[Before-and-after scene images]
+===+

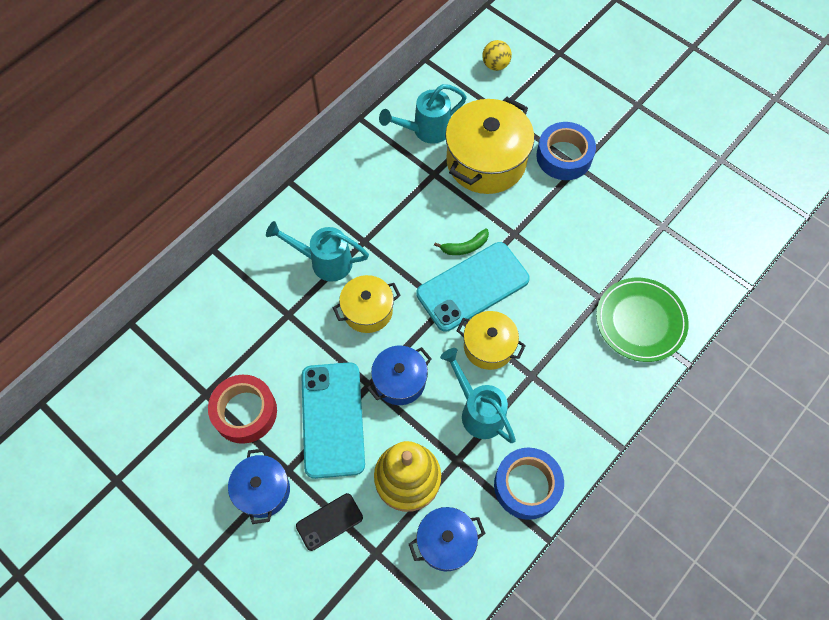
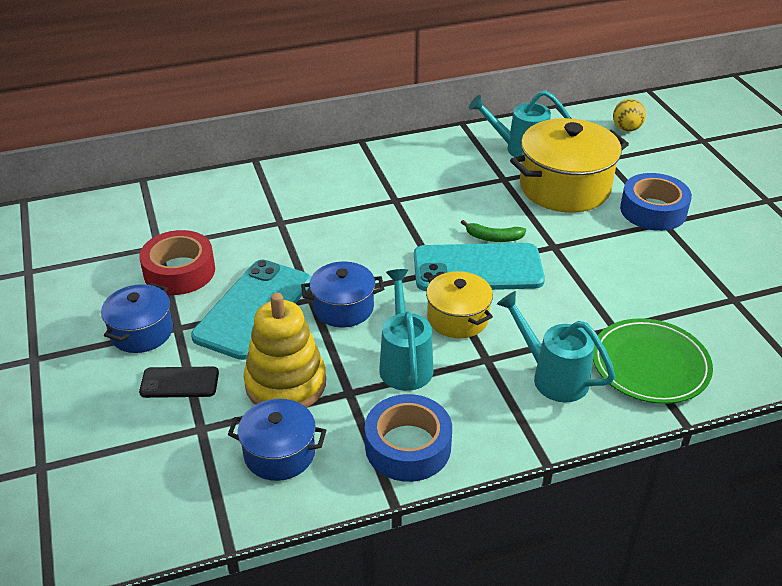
camera: 30 degrees right, 25 degrees down
turquoise watering can [266,221,369,282] -> turquoise watering can moved to [497,291,615,402]
yellow pot [333,275,401,333] -> none

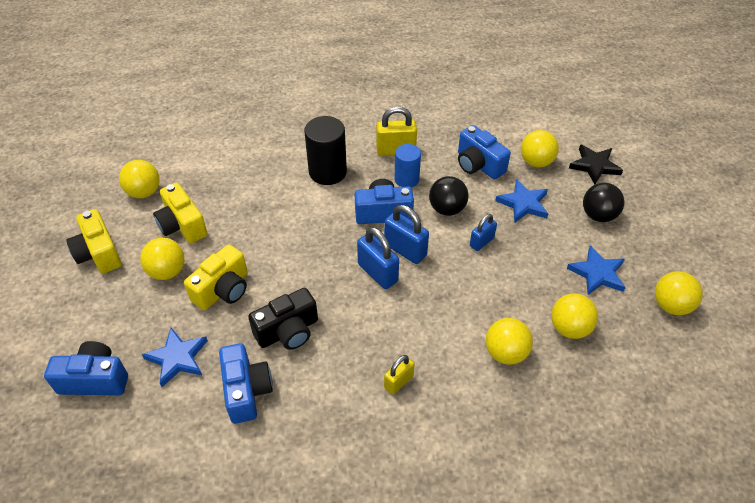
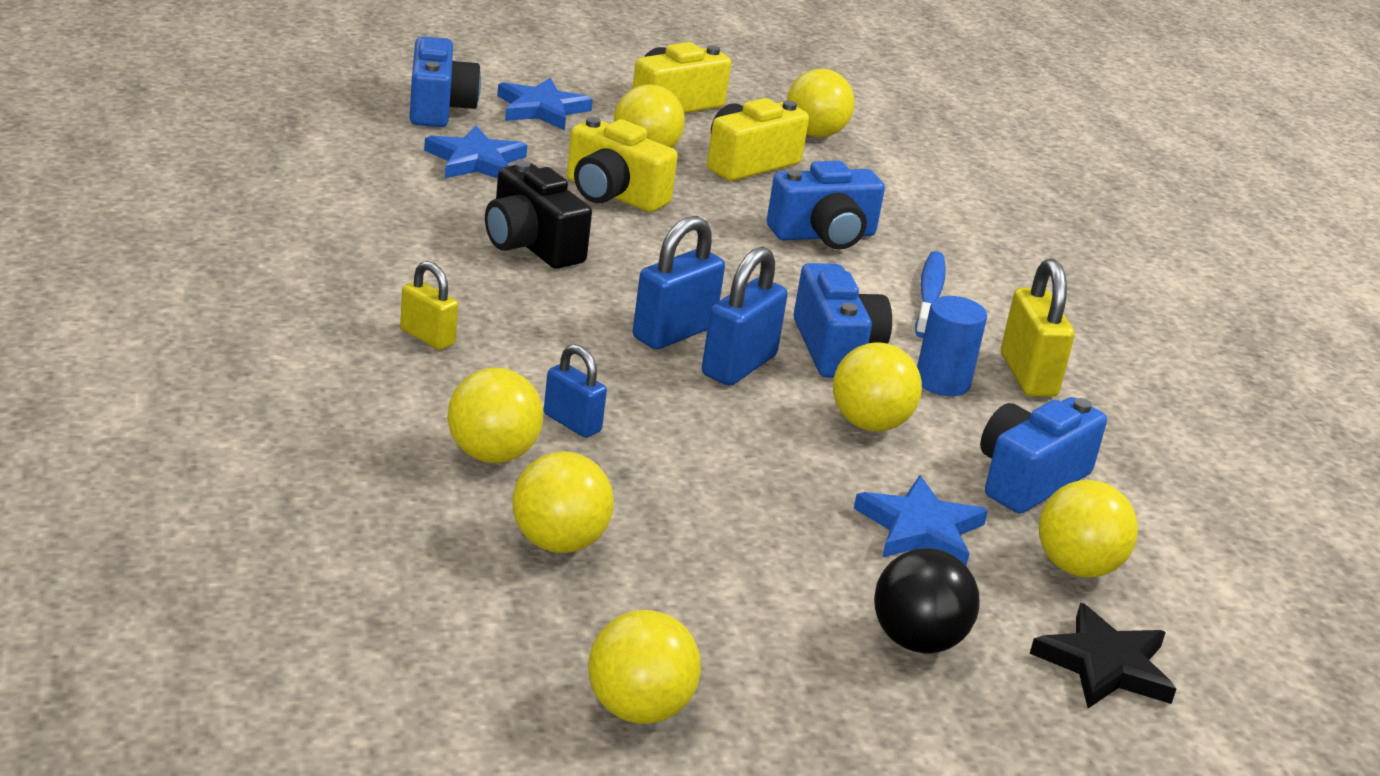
camera: 80 degrees right, 20 degrees down
blue camera [219,343,273,424] -> blue camera moved to [767,161,885,250]
black cylinder [304,116,347,185] -> blue toothbrush [915,251,946,338]
black ball [429,176,469,216] -> yellow ball [833,342,922,432]
blue padlock [470,214,497,251] -> blue padlock moved to [544,344,607,438]
blue star [567,245,626,295] -> blue star moved to [497,78,593,130]

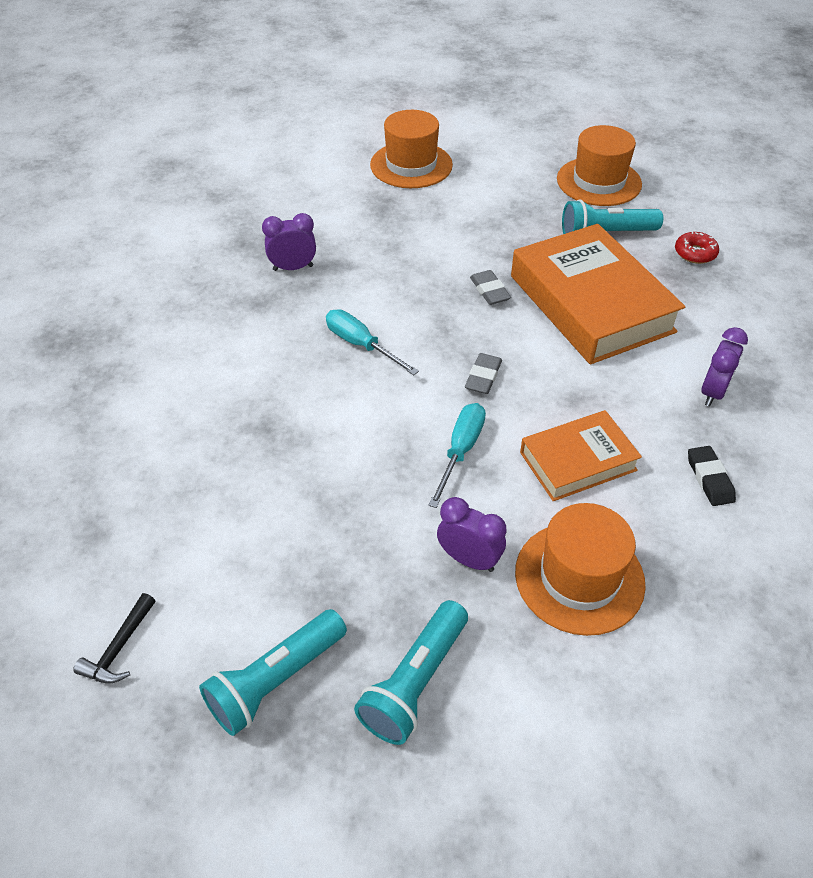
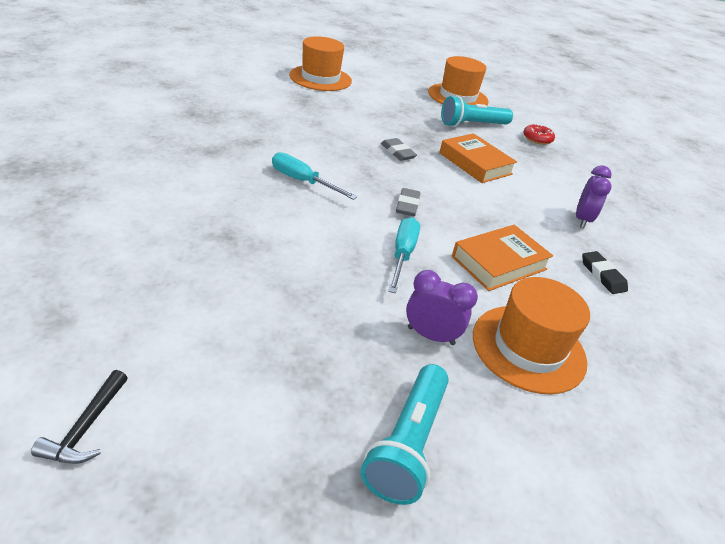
camera: 15 degrees left, 10 degrees down
turquoise flashlight [199,609,347,736] -> none
purple clock [262,213,316,271] -> none
orange book [511,224,685,365] -> orange book [439,133,517,183], size x0.56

+===+

Could you print all the entries exactly as they stand, with the pictures left out?

camera: 30 degrees right, 25 degrees down
turquoise watering can [266,221,369,282] -> turquoise watering can moved to [497,291,615,402]
yellow pot [333,275,401,333] -> none

camera: 80 degrees right, 20 degrees down
blue camera [219,343,273,424] -> blue camera moved to [767,161,885,250]
black cylinder [304,116,347,185] -> blue toothbrush [915,251,946,338]
black ball [429,176,469,216] -> yellow ball [833,342,922,432]
blue padlock [470,214,497,251] -> blue padlock moved to [544,344,607,438]
blue star [567,245,626,295] -> blue star moved to [497,78,593,130]

camera: 15 degrees left, 10 degrees down
turquoise flashlight [199,609,347,736] -> none
purple clock [262,213,316,271] -> none
orange book [511,224,685,365] -> orange book [439,133,517,183], size x0.56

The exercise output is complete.